Start of Data to examine
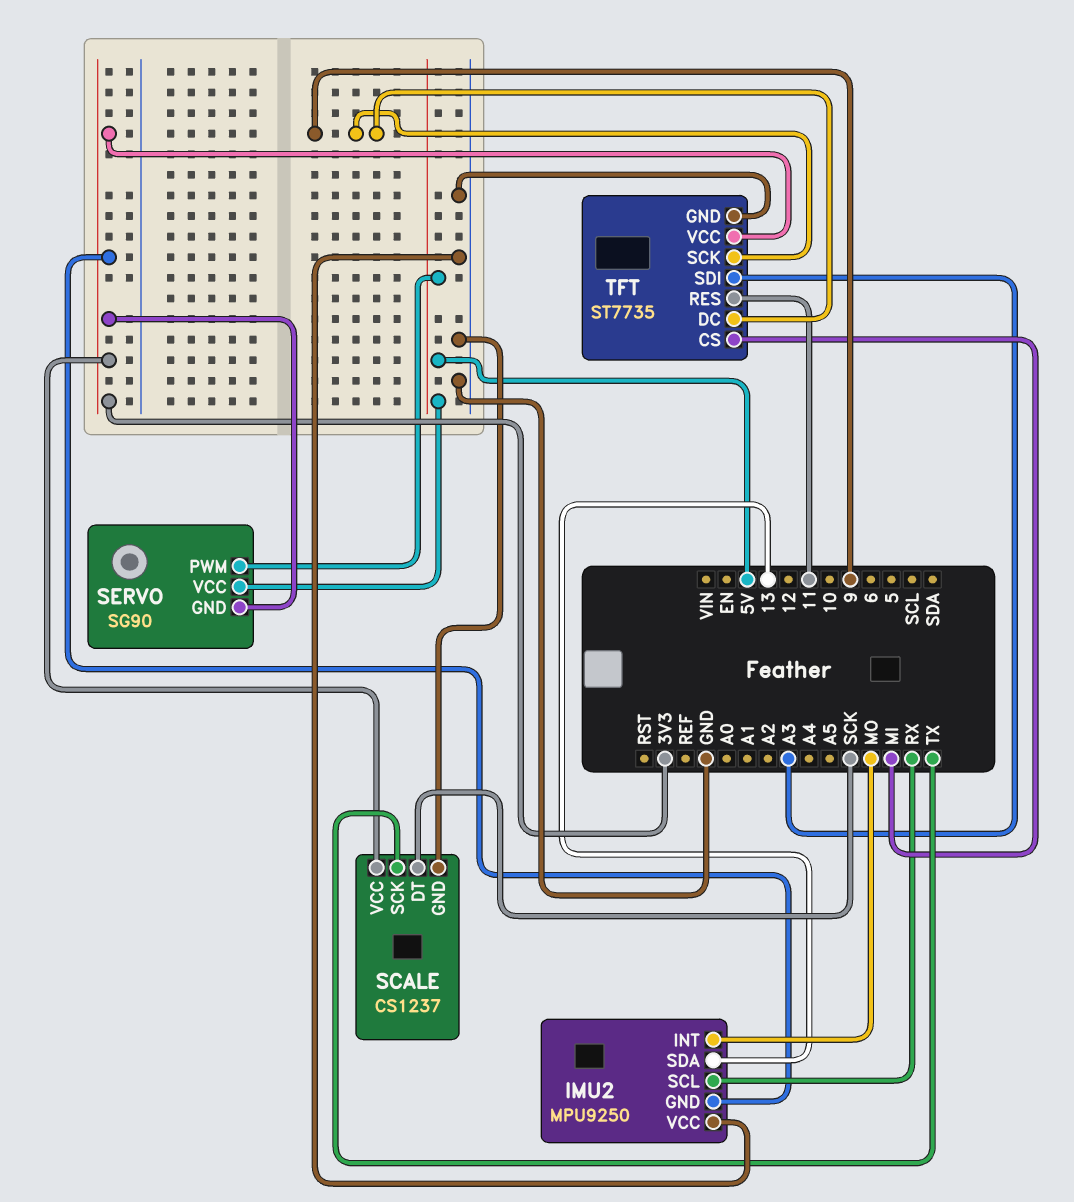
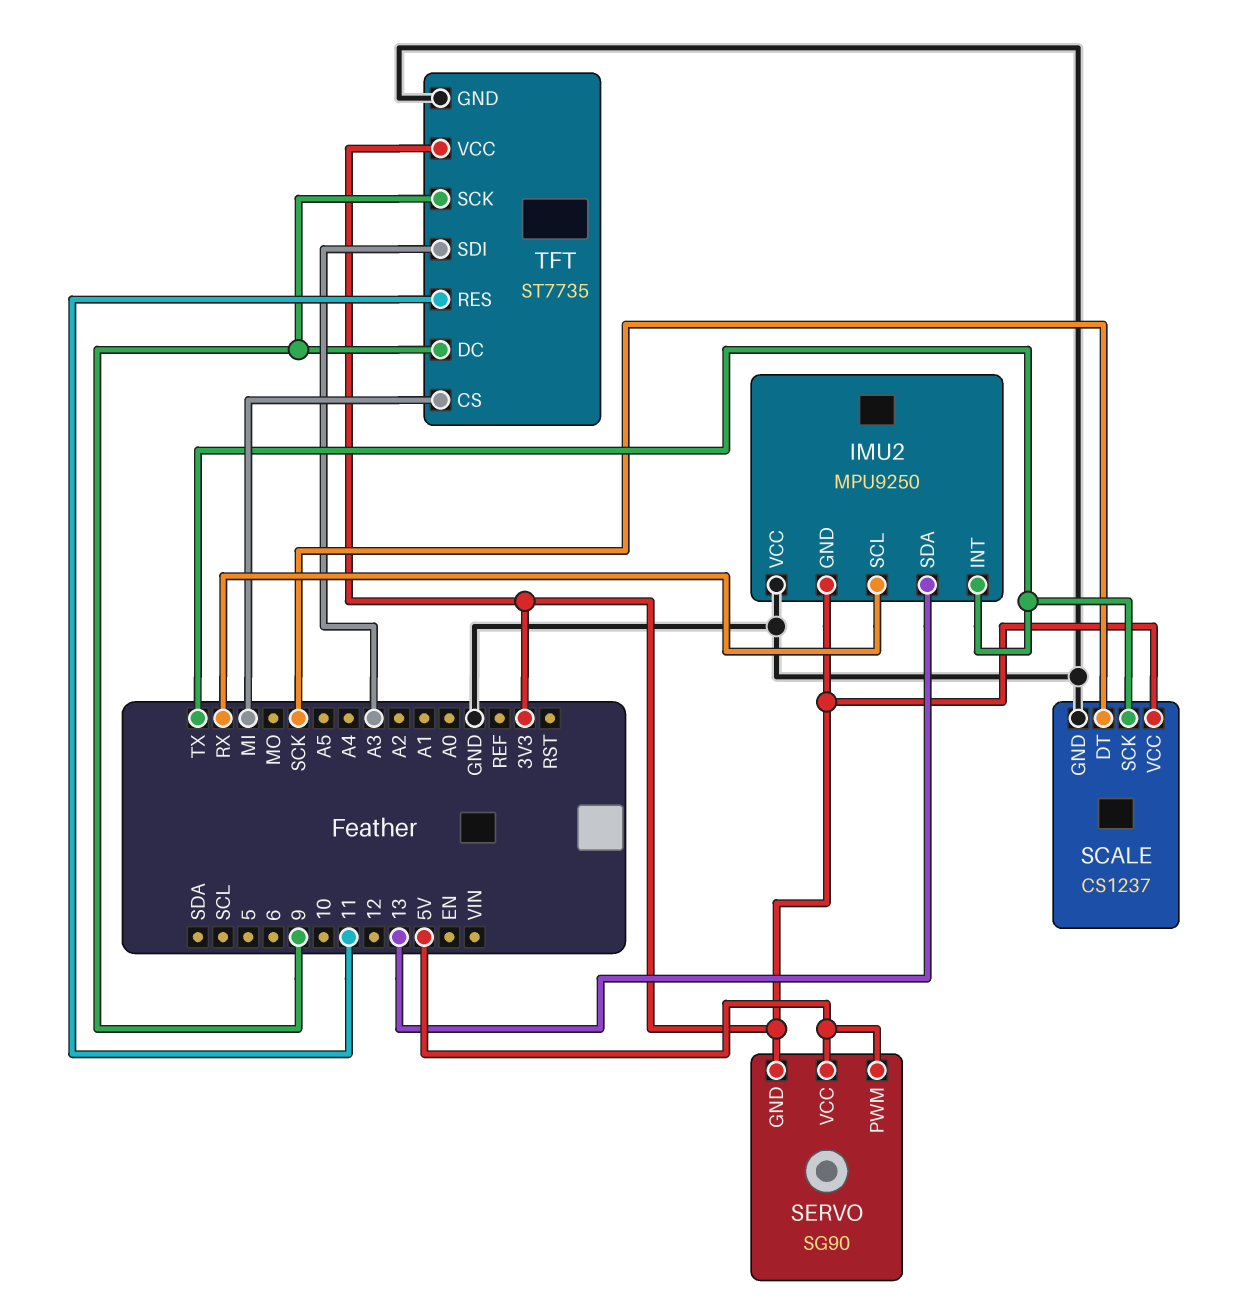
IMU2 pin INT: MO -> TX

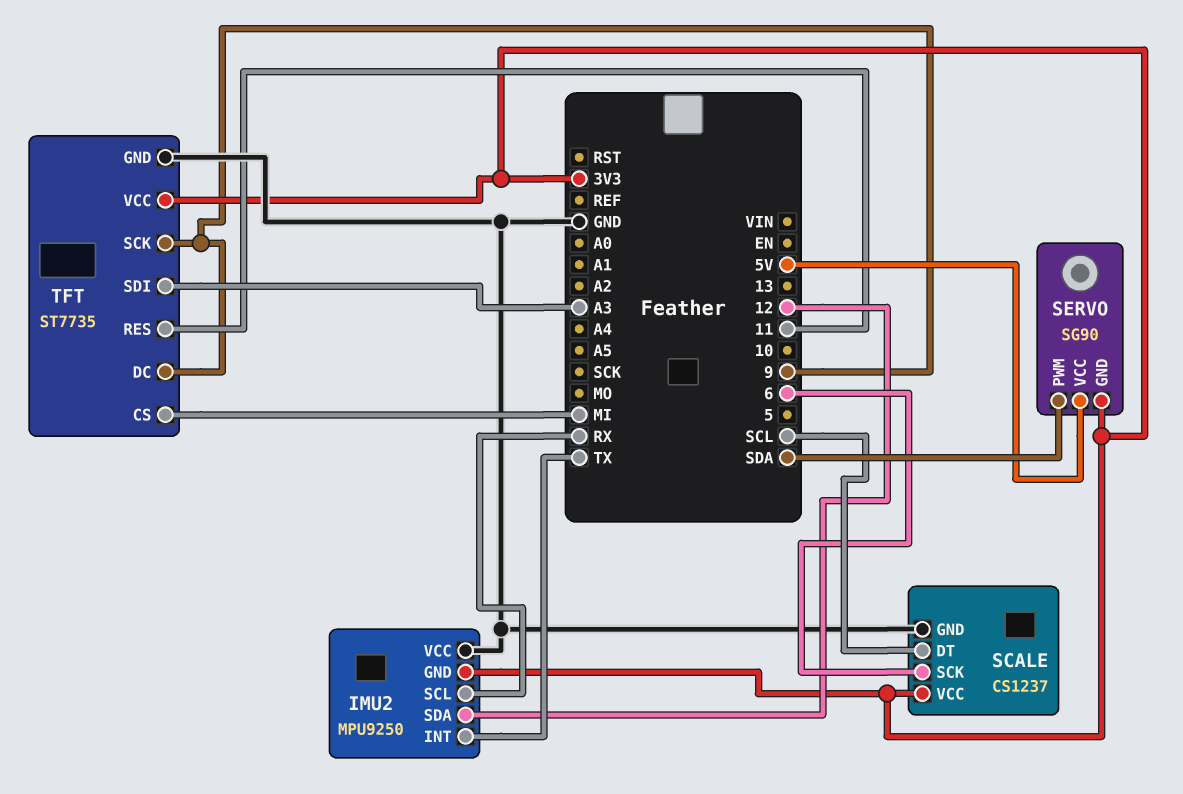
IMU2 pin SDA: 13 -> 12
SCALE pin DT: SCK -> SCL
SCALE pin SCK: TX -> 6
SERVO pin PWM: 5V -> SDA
End of Data to examine
Problem to work on:
A line qualifies when it holds the word "SCALE"; report all qualifying lines from the records above.

Problem solution:
SCALE pin DT: SCK -> SCL
SCALE pin SCK: TX -> 6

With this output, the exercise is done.